Everything from the line containing "(405, 293) = (541, 234): none" to the end of the material, both ends included, should be repeated exactly; please give only those lines.

__DATASET EXCERPT__:
*** Block opens ***

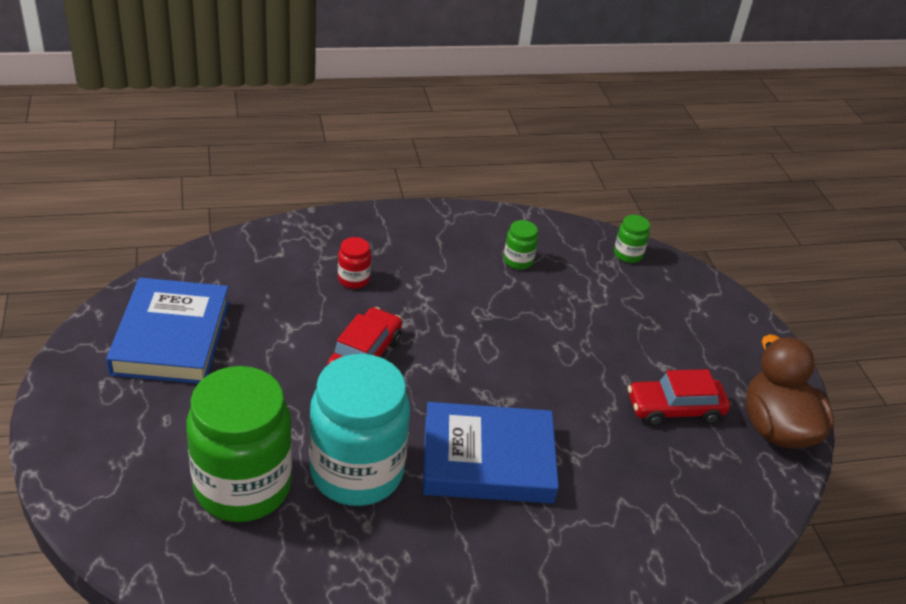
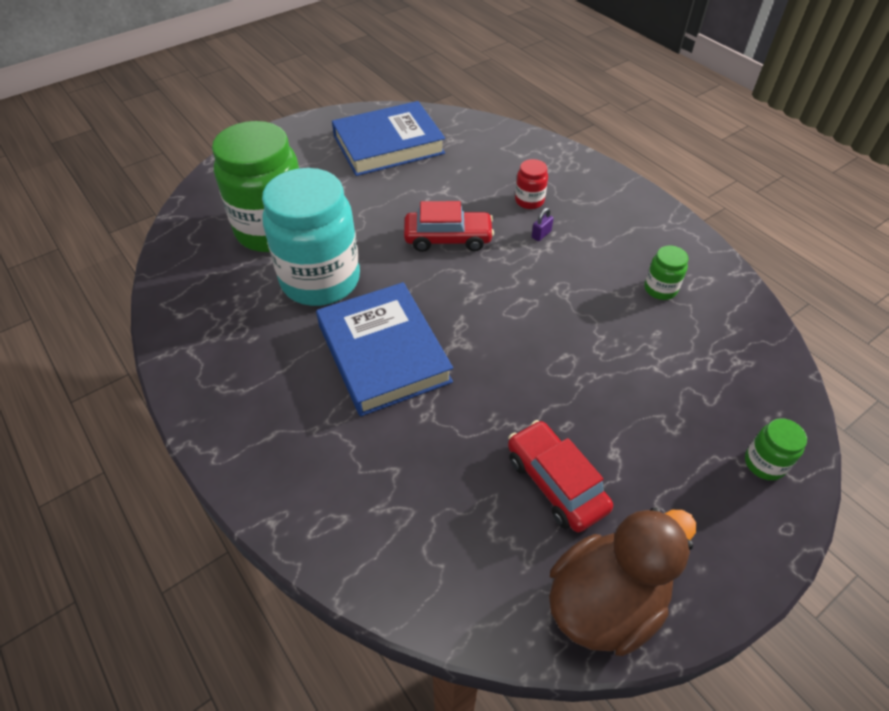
camera: 70 degrees right, 10 degrees up
(405, 293) = (541, 234): none -> purple padlock
(628, 254) = (767, 371): green jar -> green jar (764, 463)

*** Block closes ***

__EXERCISE ANSWER__:
(405, 293) = (541, 234): none -> purple padlock
(628, 254) = (767, 371): green jar -> green jar (764, 463)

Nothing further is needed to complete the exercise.